*** Opening of PROVIDED RECORDS ***
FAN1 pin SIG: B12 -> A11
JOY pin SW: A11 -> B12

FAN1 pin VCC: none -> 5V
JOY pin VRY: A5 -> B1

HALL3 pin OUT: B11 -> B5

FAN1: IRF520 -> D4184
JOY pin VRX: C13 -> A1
*** Close of PROVIDED RECORDS ***
TASK DIRECTIONS. Extract the data exactly as given.

RESULT.
FAN1 pin SIG: B12 -> A11
JOY pin SW: A11 -> B12

FAN1 pin VCC: none -> 5V
JOY pin VRY: A5 -> B1

HALL3 pin OUT: B11 -> B5

FAN1: IRF520 -> D4184
JOY pin VRX: C13 -> A1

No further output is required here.